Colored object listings
---
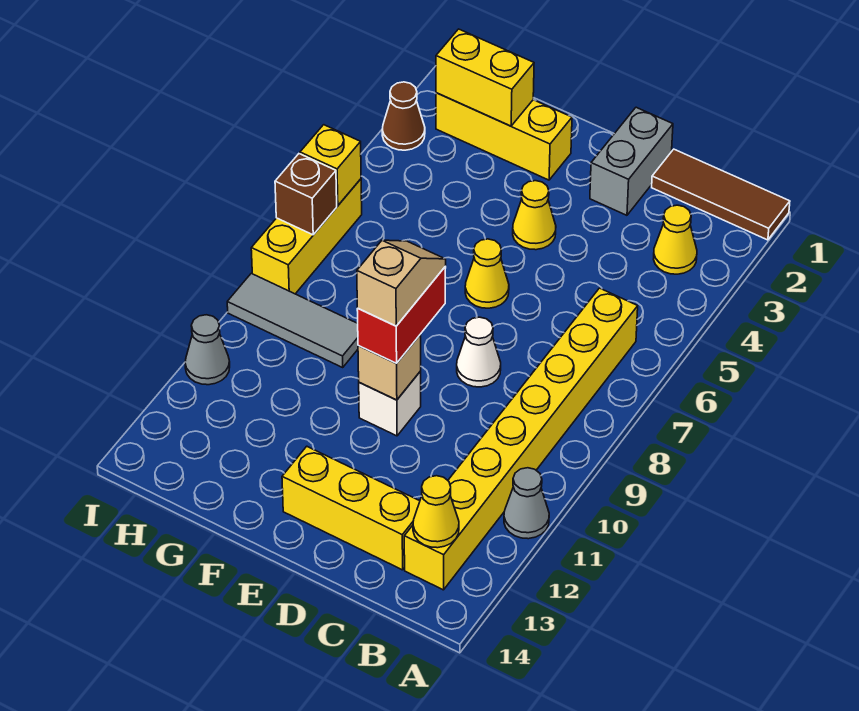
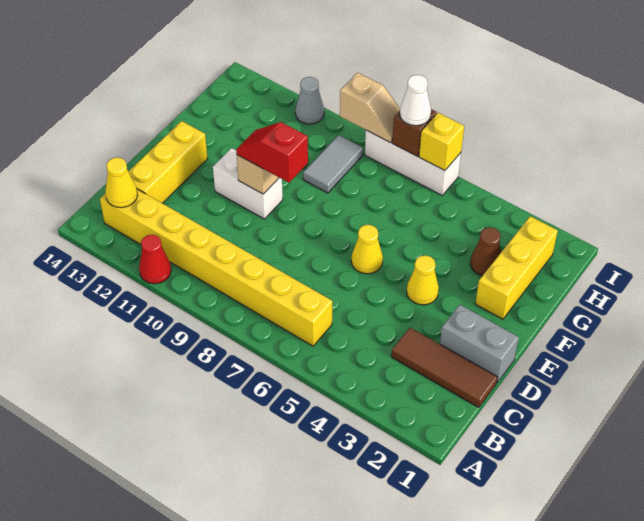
brown tile A1:C1 level 1 -> brown tile C1:C3 level 1
grey cone A11 level 1 -> red cone A11 level 1
yellow cone B3 level 1 -> none
white cone D8 level 1 -> white cone I7 level 3
red brick E9:E10 level 3 -> red slope E9:E10 level 3 top 9
tan slope E9:E10 level 4 top 10 -> tan slope I8:I9 level 2 top 9
white brick E10 level 1 -> white brick E10:E11 level 1
yellow brick G2:H2 level 2 -> none
grey tile G9:I9 level 1 -> grey tile G9:H9 level 1
brown cone I3 level 1 -> brown cone G3 level 1
yellow brick I6:I8 level 1 -> white brick I6:I8 level 1

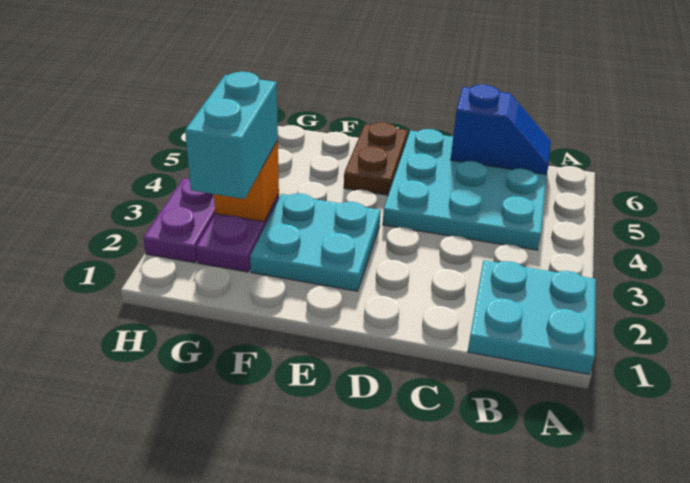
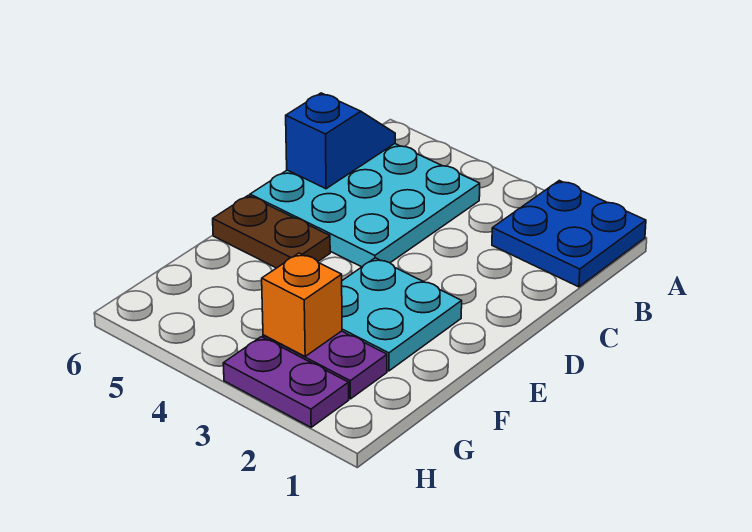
cyan plate A1:B2 level 1 -> blue plate A1:B2 level 1
cyan brick G2:G3 level 3 -> none

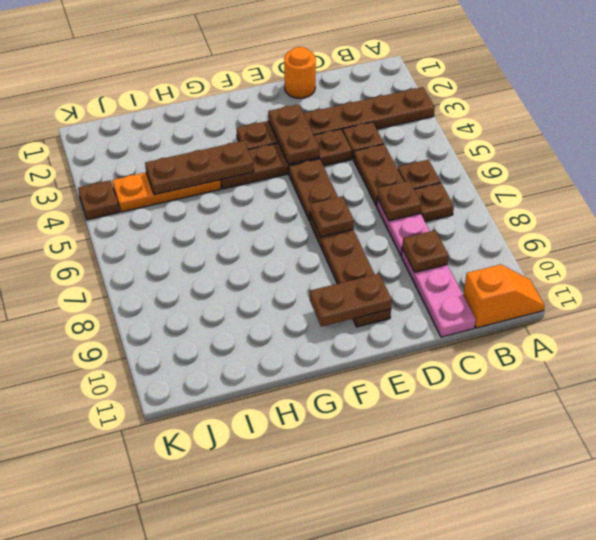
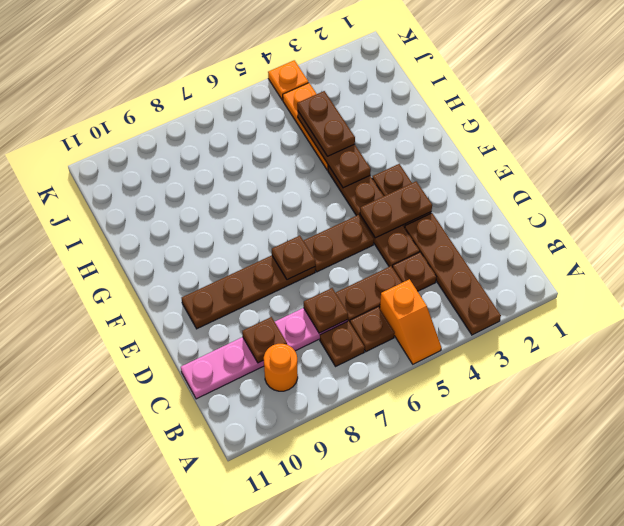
orange slope A11:B11 level 1 top B -> orange slope A5:B5 level 1 top B
orange round brick D1 level 1 -> orange round brick B9 level 1
brown plate E10:F10 level 2 -> brown plate H4:I4 level 3
brown plate K4 level 1 -> orange plate K4 level 1

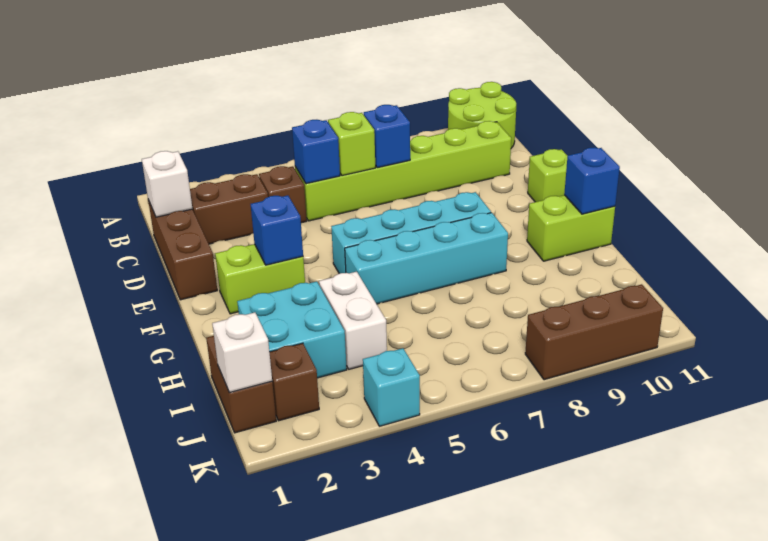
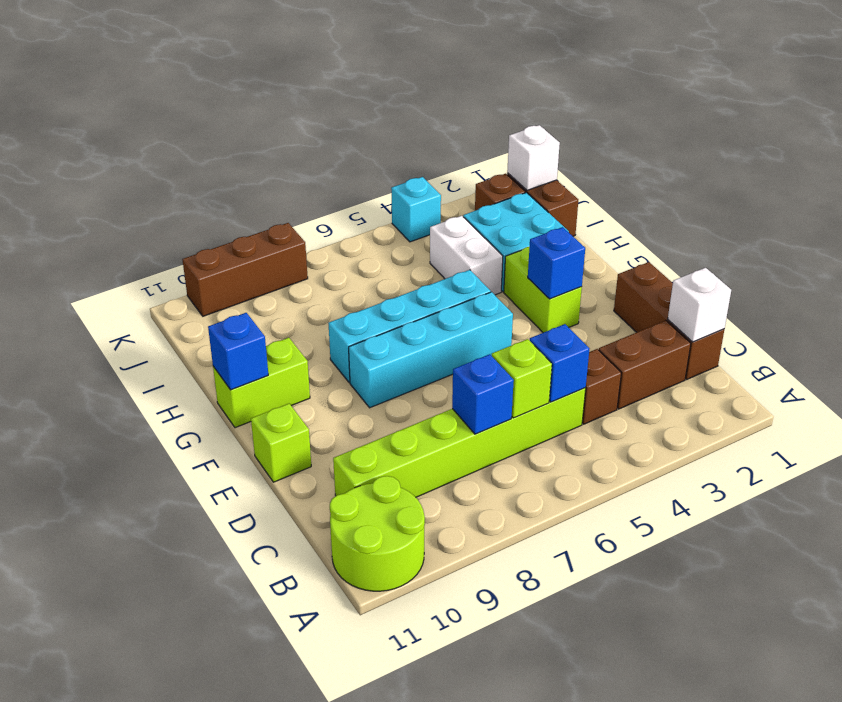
lime brick F2:F3 level 1 -> lime brick F3:G3 level 1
---
Copy every record exactly, leaving the pictures out.

brown tile A1:C1 level 1 -> brown tile C1:C3 level 1
grey cone A11 level 1 -> red cone A11 level 1
yellow cone B3 level 1 -> none
white cone D8 level 1 -> white cone I7 level 3
red brick E9:E10 level 3 -> red slope E9:E10 level 3 top 9
tan slope E9:E10 level 4 top 10 -> tan slope I8:I9 level 2 top 9
white brick E10 level 1 -> white brick E10:E11 level 1
yellow brick G2:H2 level 2 -> none
grey tile G9:I9 level 1 -> grey tile G9:H9 level 1
brown cone I3 level 1 -> brown cone G3 level 1
yellow brick I6:I8 level 1 -> white brick I6:I8 level 1

cyan plate A1:B2 level 1 -> blue plate A1:B2 level 1
cyan brick G2:G3 level 3 -> none

orange slope A11:B11 level 1 top B -> orange slope A5:B5 level 1 top B
orange round brick D1 level 1 -> orange round brick B9 level 1
brown plate E10:F10 level 2 -> brown plate H4:I4 level 3
brown plate K4 level 1 -> orange plate K4 level 1

lime brick F2:F3 level 1 -> lime brick F3:G3 level 1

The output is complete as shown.